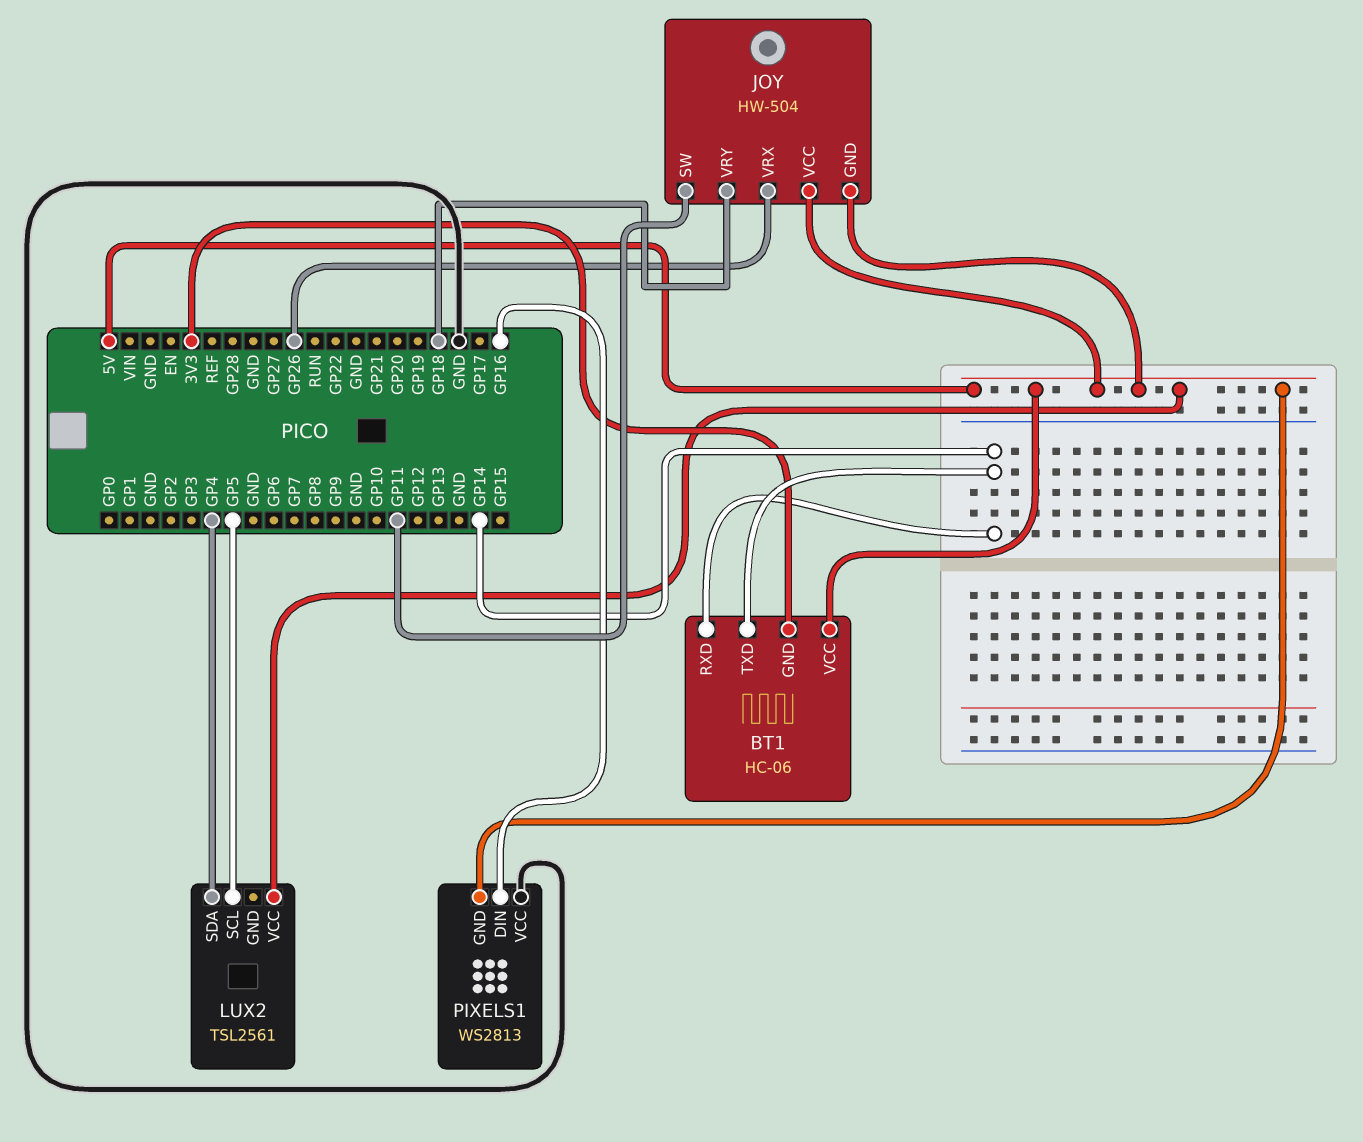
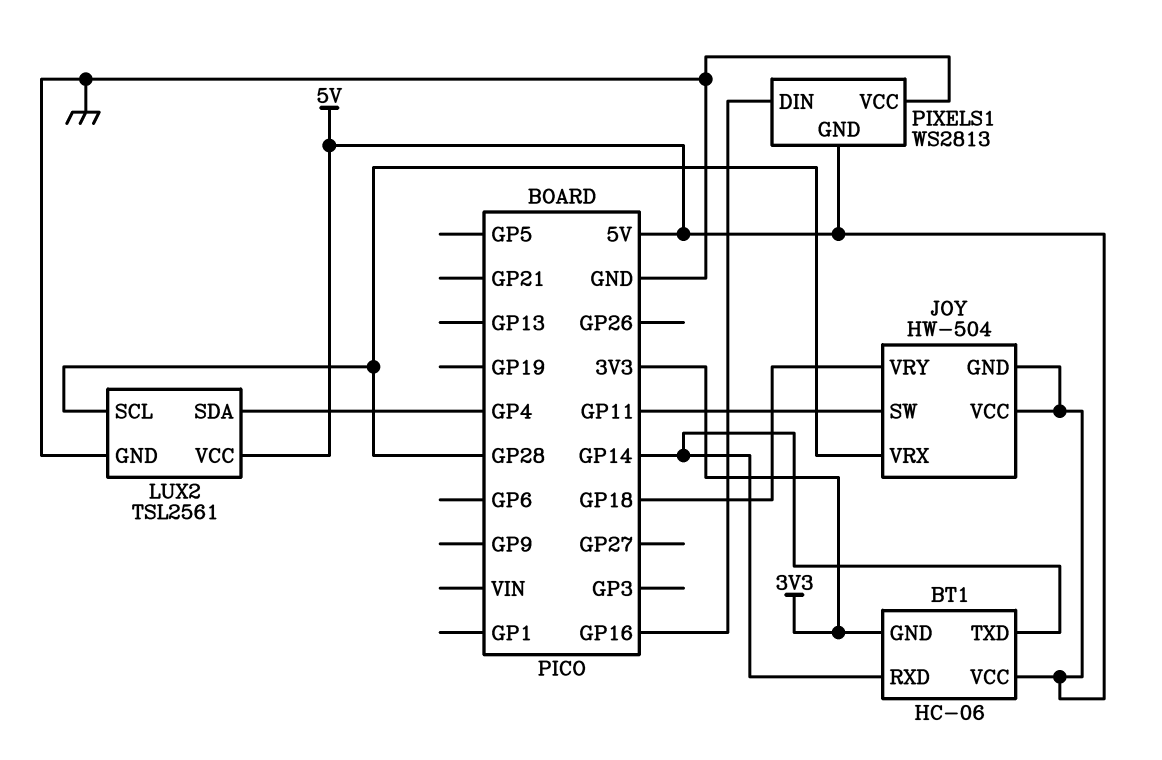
JOY pin VRX: GP26 -> GP28
LUX2 pin GND: none -> GND
LUX2 pin SCL: GP5 -> GP28

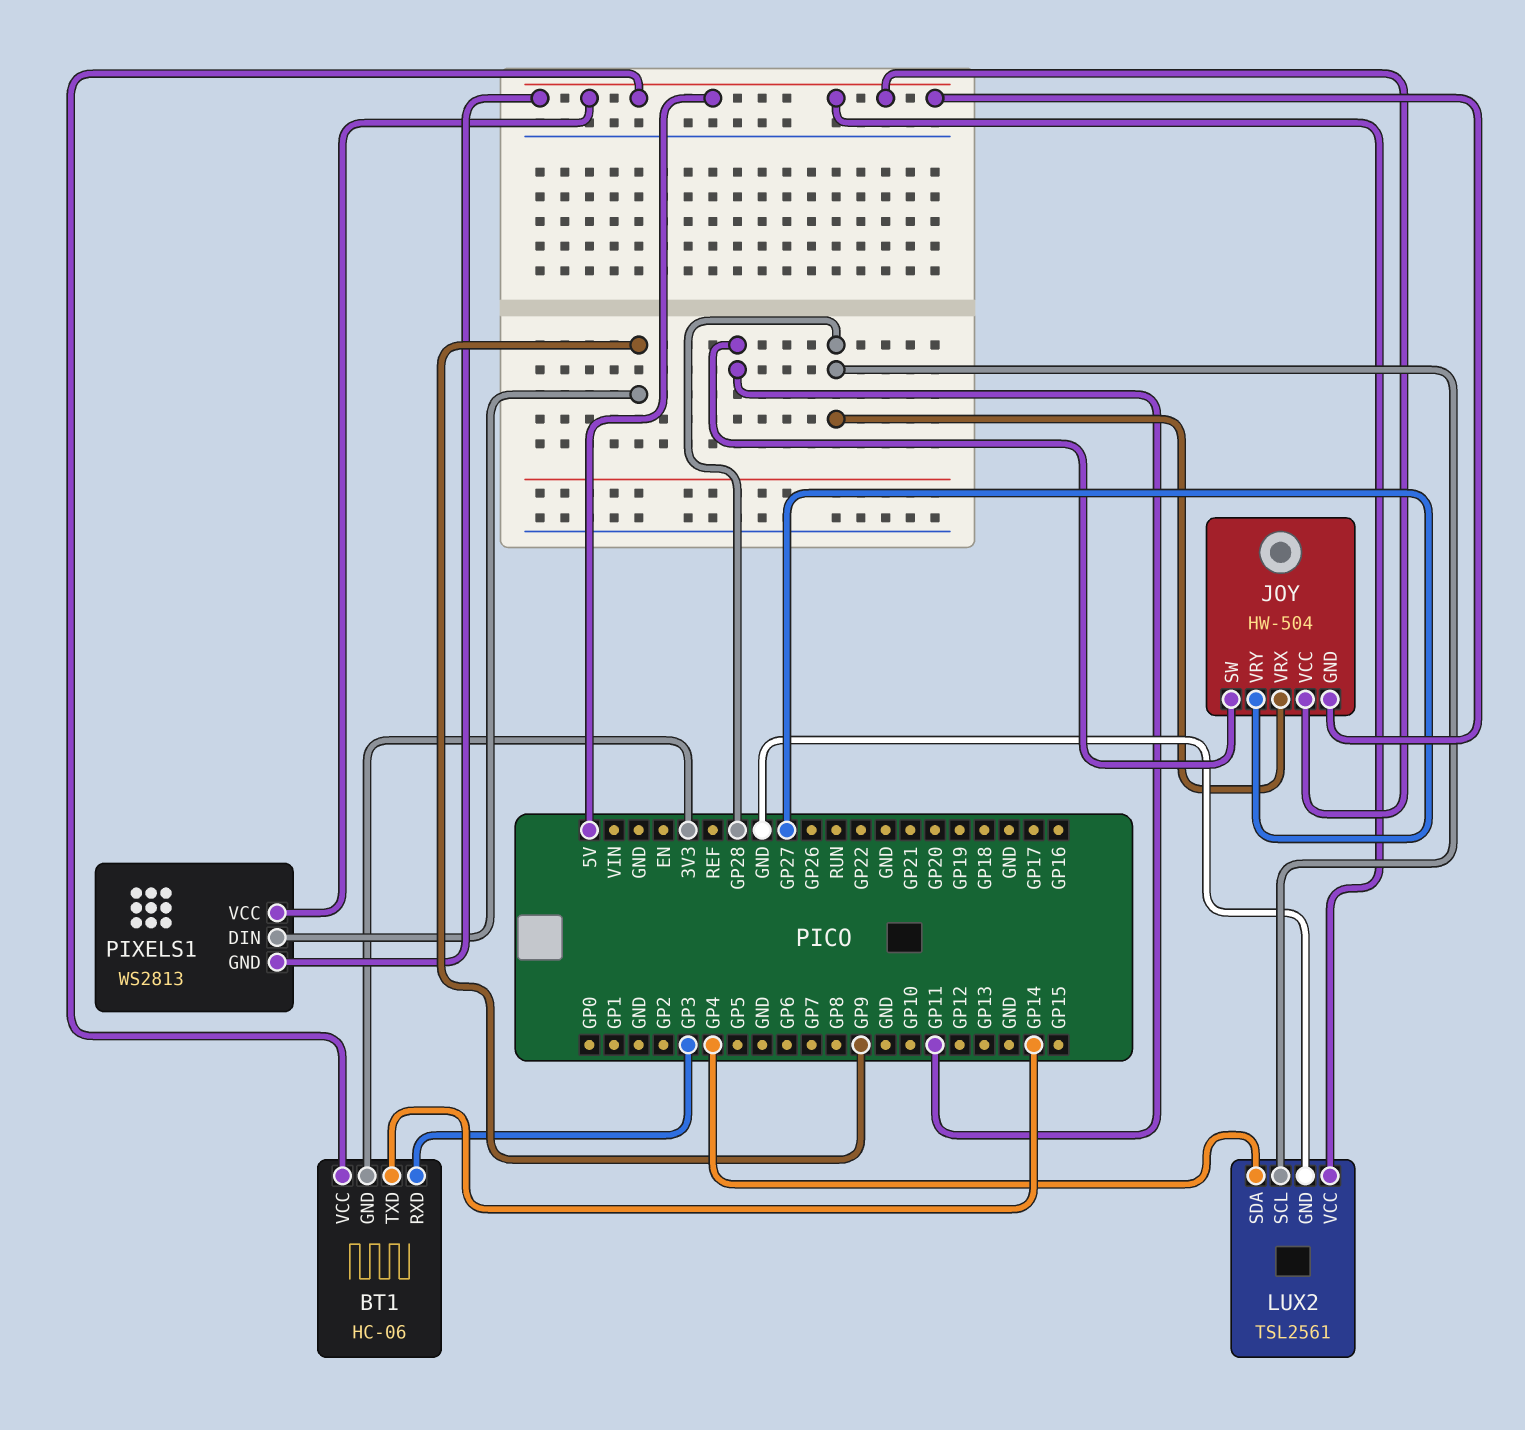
BT1 pin RXD: GP14 -> GP3
JOY pin VRY: GP18 -> GP27
PIXELS1 pin DIN: GP16 -> GP9
PIXELS1 pin VCC: GND -> 5V

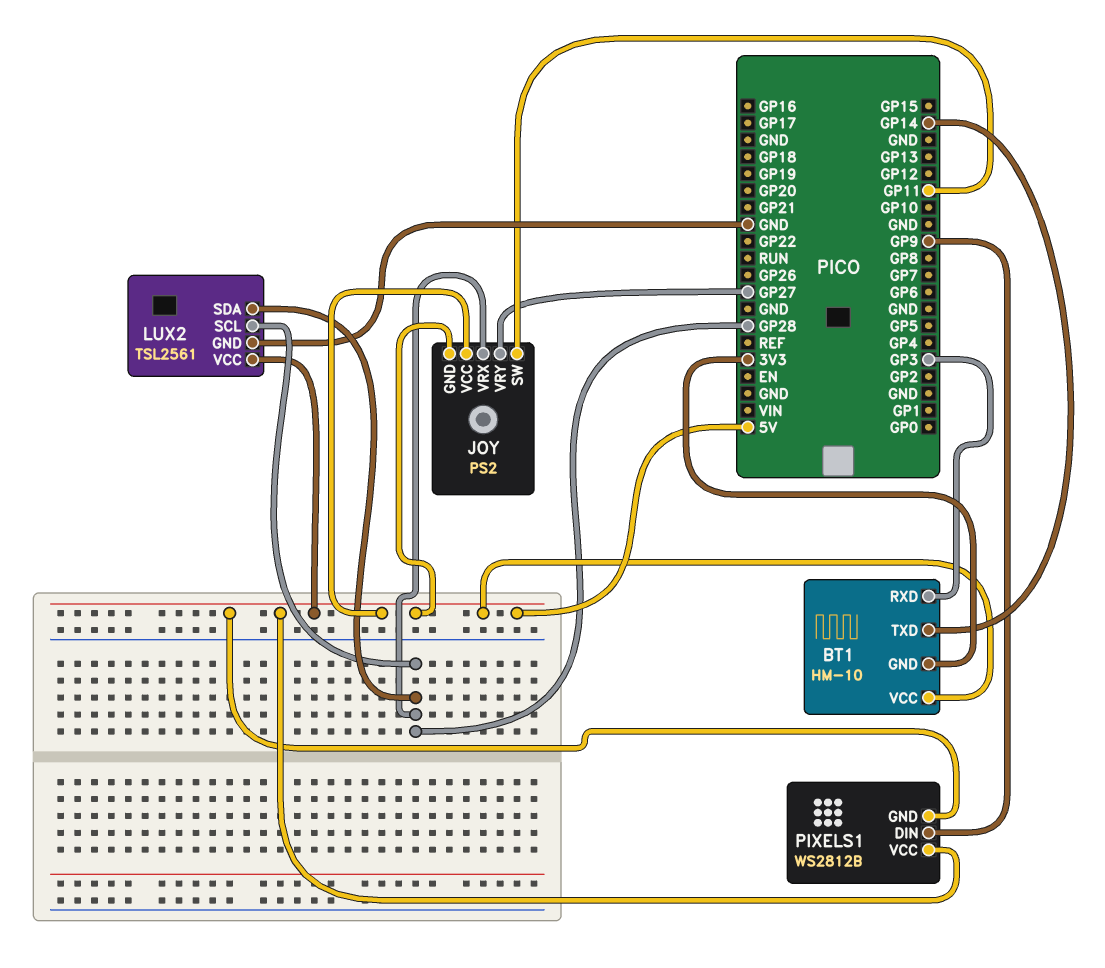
BT1: HC-06 -> HM-10
JOY: HW-504 -> PS2
LUX2 pin SDA: GP4 -> GP28
PIXELS1: WS2813 -> WS2812B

(Description of the task)
Word for word, restate all of the entries above and leave each picture out.

(Result of the exercise)
JOY pin VRX: GP26 -> GP28
LUX2 pin GND: none -> GND
LUX2 pin SCL: GP5 -> GP28

BT1 pin RXD: GP14 -> GP3
JOY pin VRY: GP18 -> GP27
PIXELS1 pin DIN: GP16 -> GP9
PIXELS1 pin VCC: GND -> 5V

BT1: HC-06 -> HM-10
JOY: HW-504 -> PS2
LUX2 pin SDA: GP4 -> GP28
PIXELS1: WS2813 -> WS2812B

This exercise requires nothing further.